§ PROBLEM DETAILS: Give the number of lines that contain "swing" in the listing, and write nothing else.

---------- THE RECORDS

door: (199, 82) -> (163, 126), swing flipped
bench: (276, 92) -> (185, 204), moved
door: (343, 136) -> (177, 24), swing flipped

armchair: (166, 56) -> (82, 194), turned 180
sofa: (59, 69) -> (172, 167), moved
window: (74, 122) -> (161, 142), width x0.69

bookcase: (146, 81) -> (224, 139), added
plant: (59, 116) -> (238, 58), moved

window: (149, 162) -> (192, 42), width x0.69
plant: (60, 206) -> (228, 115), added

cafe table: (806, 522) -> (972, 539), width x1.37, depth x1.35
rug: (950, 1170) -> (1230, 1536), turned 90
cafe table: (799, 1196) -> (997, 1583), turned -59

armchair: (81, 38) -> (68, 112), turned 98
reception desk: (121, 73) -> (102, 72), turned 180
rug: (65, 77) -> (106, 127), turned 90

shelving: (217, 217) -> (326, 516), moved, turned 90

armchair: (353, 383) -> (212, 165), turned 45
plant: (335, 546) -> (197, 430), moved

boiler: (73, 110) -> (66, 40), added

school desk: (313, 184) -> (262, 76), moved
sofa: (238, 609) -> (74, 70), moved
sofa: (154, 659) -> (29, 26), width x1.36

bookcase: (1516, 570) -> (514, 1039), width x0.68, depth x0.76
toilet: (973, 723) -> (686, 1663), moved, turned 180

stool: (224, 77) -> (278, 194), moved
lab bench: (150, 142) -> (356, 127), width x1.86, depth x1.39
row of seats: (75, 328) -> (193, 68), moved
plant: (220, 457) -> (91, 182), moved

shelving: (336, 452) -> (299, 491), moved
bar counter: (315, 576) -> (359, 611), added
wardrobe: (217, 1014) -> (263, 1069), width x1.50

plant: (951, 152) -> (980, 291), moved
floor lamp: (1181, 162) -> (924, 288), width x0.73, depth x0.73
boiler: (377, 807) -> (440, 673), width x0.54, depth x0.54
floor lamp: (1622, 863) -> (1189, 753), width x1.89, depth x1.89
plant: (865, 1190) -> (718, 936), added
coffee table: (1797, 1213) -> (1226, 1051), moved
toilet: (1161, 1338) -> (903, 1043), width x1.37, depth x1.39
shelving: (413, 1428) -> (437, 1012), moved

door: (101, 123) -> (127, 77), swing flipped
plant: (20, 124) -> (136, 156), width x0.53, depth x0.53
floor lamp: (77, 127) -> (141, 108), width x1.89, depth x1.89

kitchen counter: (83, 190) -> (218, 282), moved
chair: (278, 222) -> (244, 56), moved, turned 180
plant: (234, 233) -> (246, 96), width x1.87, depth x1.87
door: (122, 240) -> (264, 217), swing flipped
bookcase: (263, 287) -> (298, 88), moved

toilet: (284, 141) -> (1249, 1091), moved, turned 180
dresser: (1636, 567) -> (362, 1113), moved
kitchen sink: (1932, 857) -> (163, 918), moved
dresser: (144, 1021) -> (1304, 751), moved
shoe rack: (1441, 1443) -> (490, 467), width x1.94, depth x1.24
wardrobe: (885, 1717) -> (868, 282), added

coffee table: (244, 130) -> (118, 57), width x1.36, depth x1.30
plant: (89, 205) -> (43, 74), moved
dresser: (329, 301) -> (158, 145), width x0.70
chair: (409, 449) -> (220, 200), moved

--------------------

§ EXERCISE RESULT: 4